- What the exercise asks
The listing below should be written out word for word, with its pictures removed.

- Recorded data
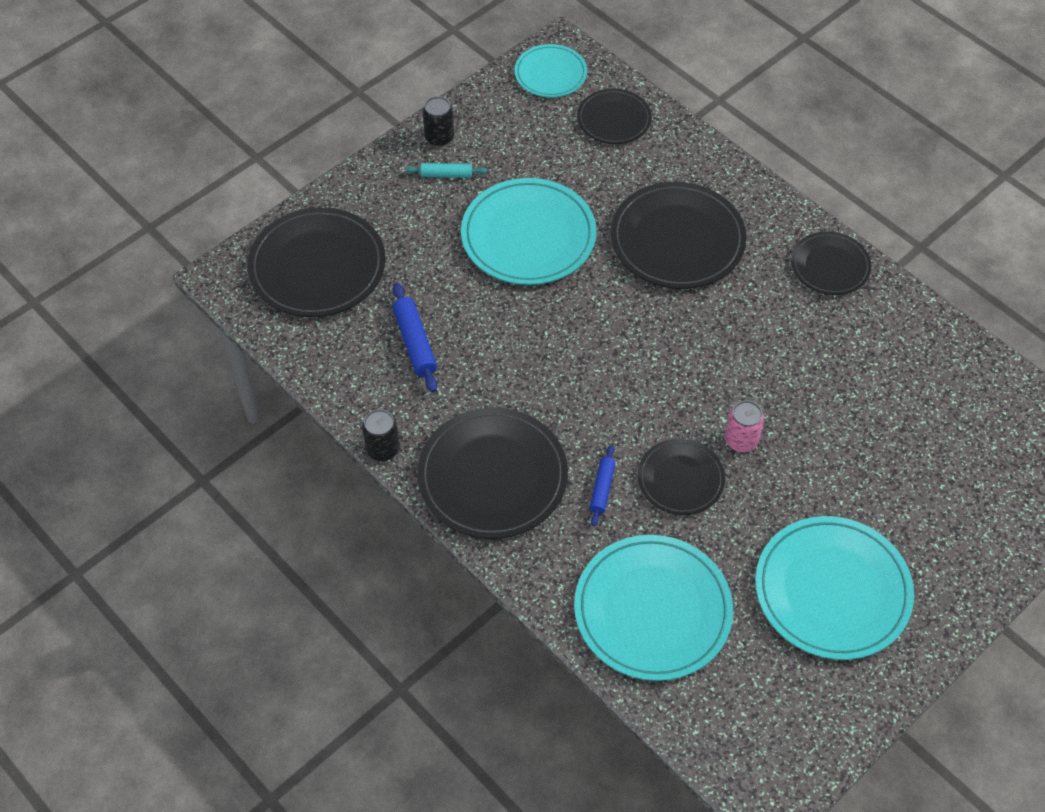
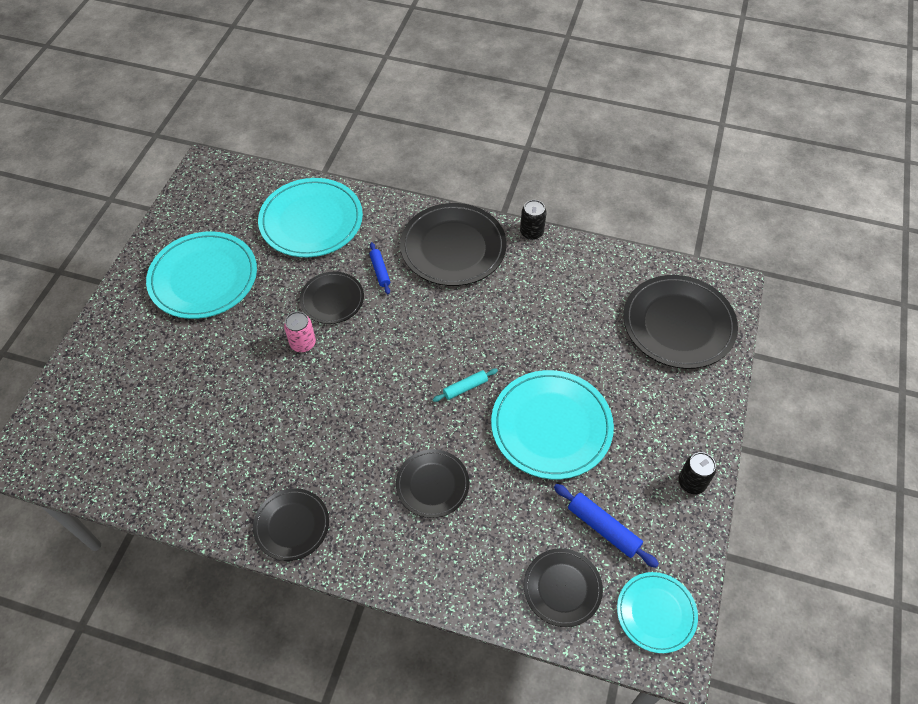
camera: 150 degrees right, 0 degrees up
(415, 343) = (566, 304): blue rolling pin -> blue rolling pin (603, 528)
(446, 174) = (656, 449): turquoise rolling pin -> turquoise rolling pin (465, 388)
(677, 239) = (432, 484): black plate -> black plate, size x0.58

- Answer section
camera: 150 degrees right, 0 degrees up
(415, 343) = (566, 304): blue rolling pin -> blue rolling pin (603, 528)
(446, 174) = (656, 449): turquoise rolling pin -> turquoise rolling pin (465, 388)
(677, 239) = (432, 484): black plate -> black plate, size x0.58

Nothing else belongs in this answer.